▶ **TASK REQUIREMENTS**
Return every line from the one with "gone | button" through the one with "shifted | trophy", inclusive, exactly as it appears below.

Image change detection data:

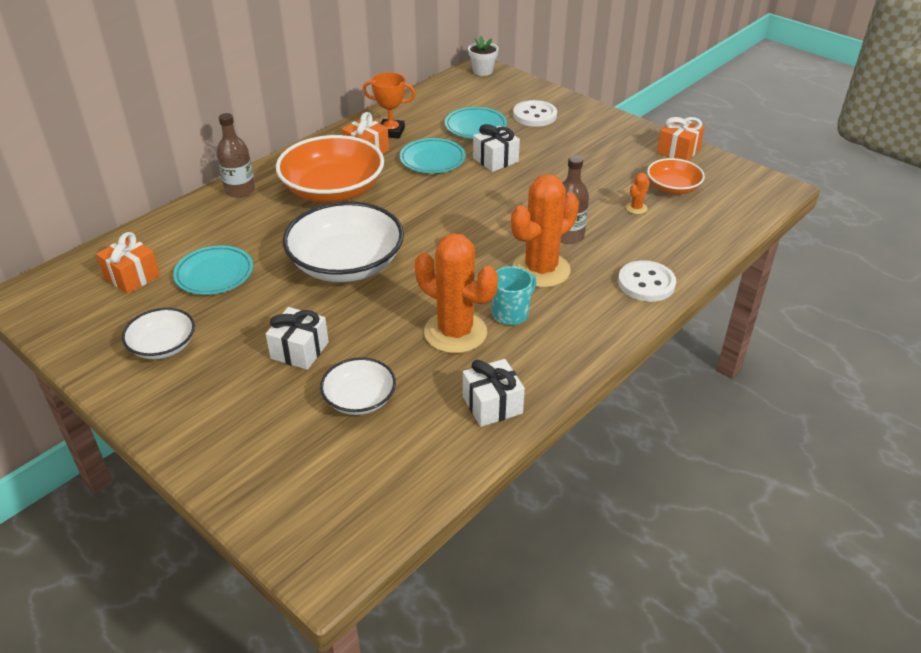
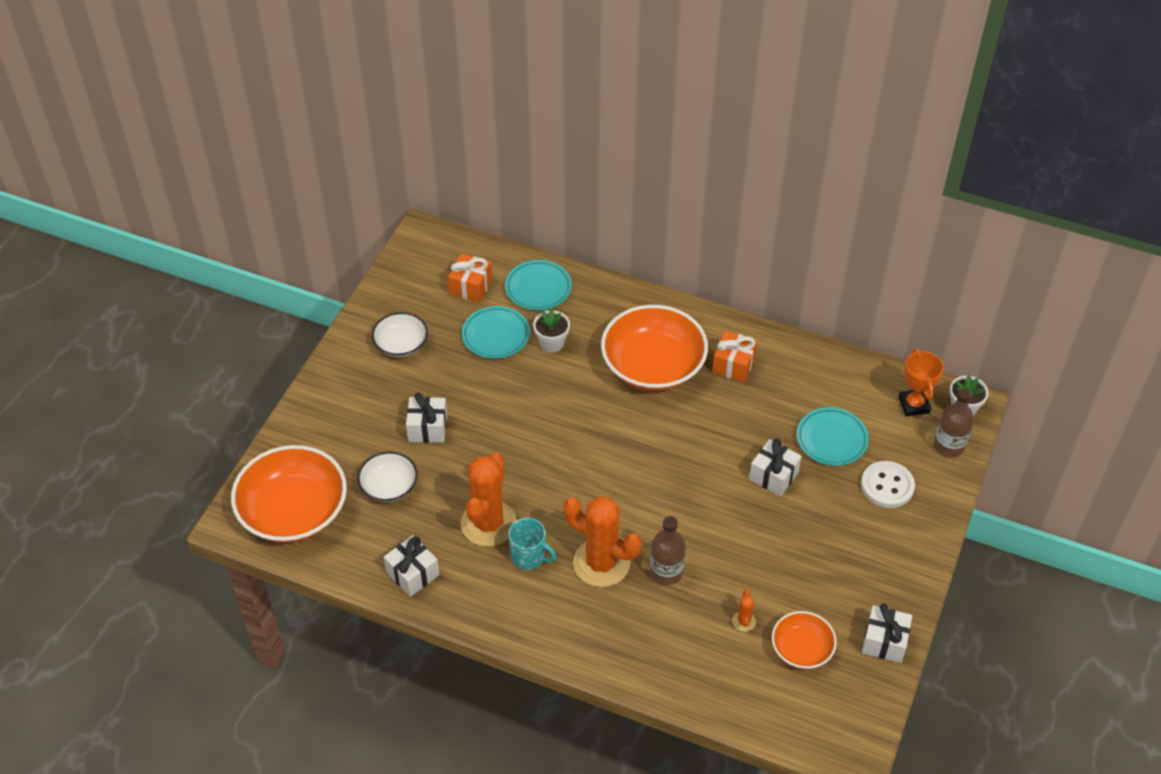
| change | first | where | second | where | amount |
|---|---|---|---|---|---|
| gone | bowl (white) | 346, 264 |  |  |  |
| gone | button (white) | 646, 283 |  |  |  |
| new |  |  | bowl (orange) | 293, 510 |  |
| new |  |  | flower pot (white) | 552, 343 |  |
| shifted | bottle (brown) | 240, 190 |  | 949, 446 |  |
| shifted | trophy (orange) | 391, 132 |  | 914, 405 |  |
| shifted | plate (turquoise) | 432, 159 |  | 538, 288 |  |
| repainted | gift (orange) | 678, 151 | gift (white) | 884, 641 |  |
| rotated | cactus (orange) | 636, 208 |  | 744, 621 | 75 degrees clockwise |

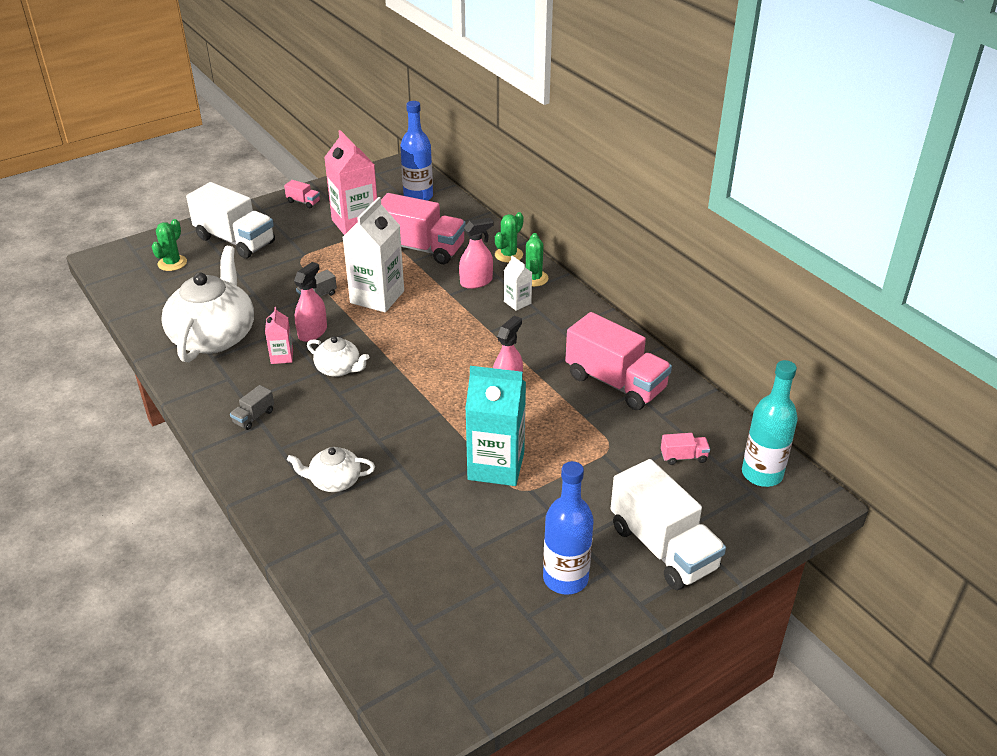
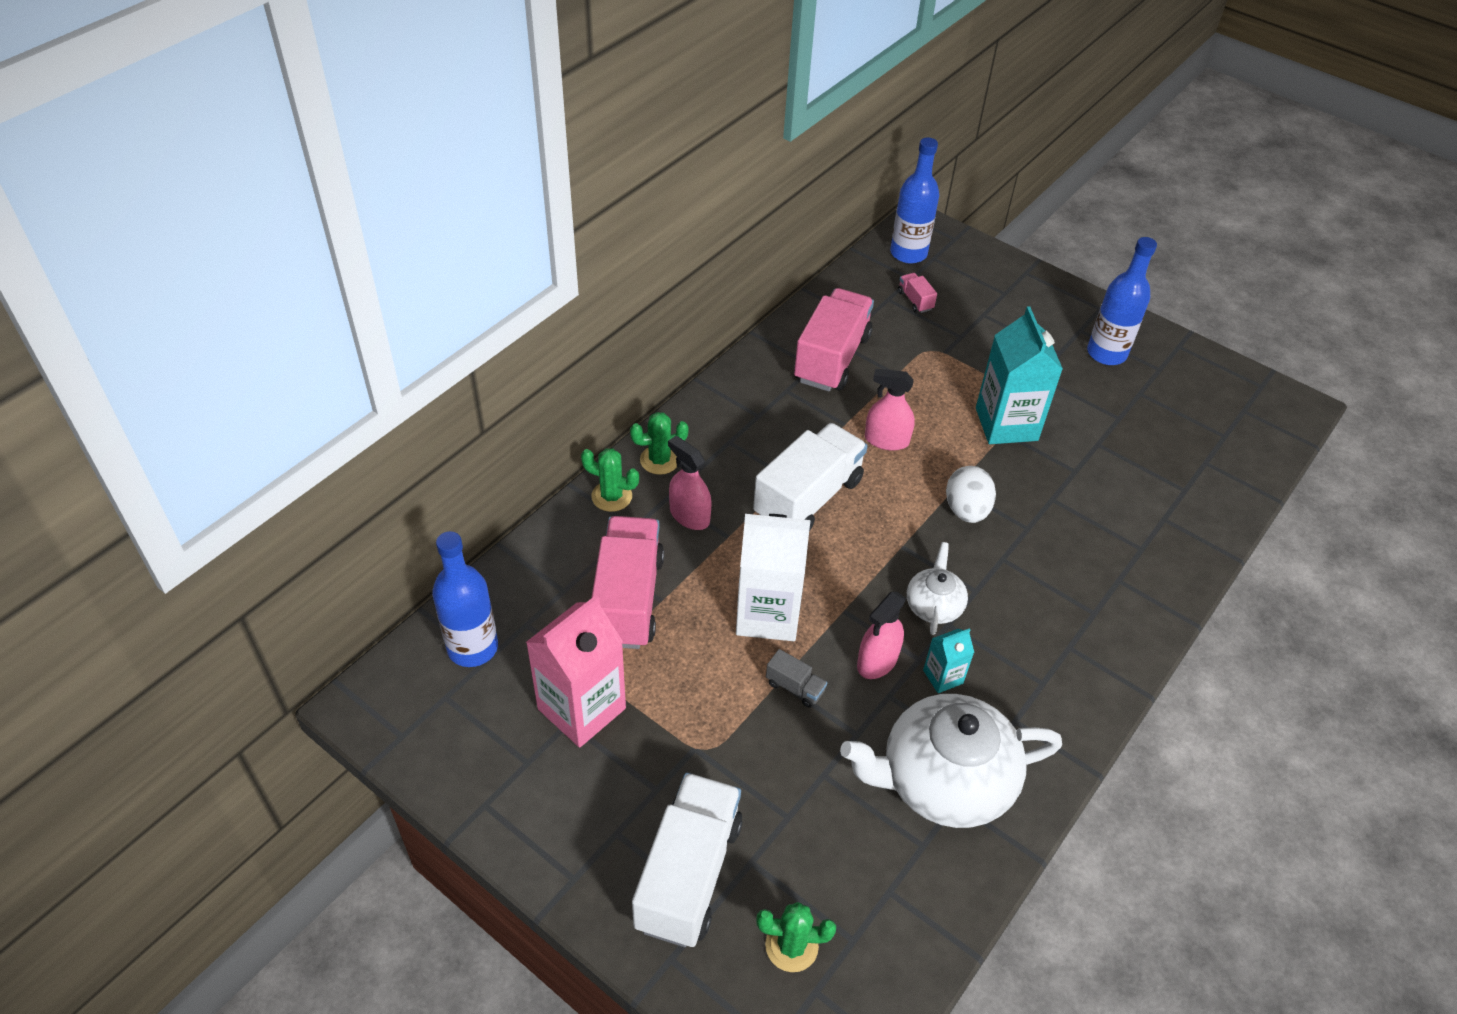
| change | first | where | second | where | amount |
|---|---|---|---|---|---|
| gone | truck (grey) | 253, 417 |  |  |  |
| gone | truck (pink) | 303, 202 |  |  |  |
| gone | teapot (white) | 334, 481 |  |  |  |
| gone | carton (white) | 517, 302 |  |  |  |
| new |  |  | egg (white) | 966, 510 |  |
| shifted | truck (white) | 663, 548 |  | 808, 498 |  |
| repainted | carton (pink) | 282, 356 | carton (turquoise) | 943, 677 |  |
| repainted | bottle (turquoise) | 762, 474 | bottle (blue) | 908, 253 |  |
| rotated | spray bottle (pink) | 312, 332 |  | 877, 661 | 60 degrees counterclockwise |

▶ **RESULT BELOW**
| gone | button (white) | 646, 283 |  |  |  |
| new |  |  | bowl (orange) | 293, 510 |  |
| new |  |  | flower pot (white) | 552, 343 |  |
| shifted | bottle (brown) | 240, 190 |  | 949, 446 |  |
| shifted | trophy (orange) | 391, 132 |  | 914, 405 |  |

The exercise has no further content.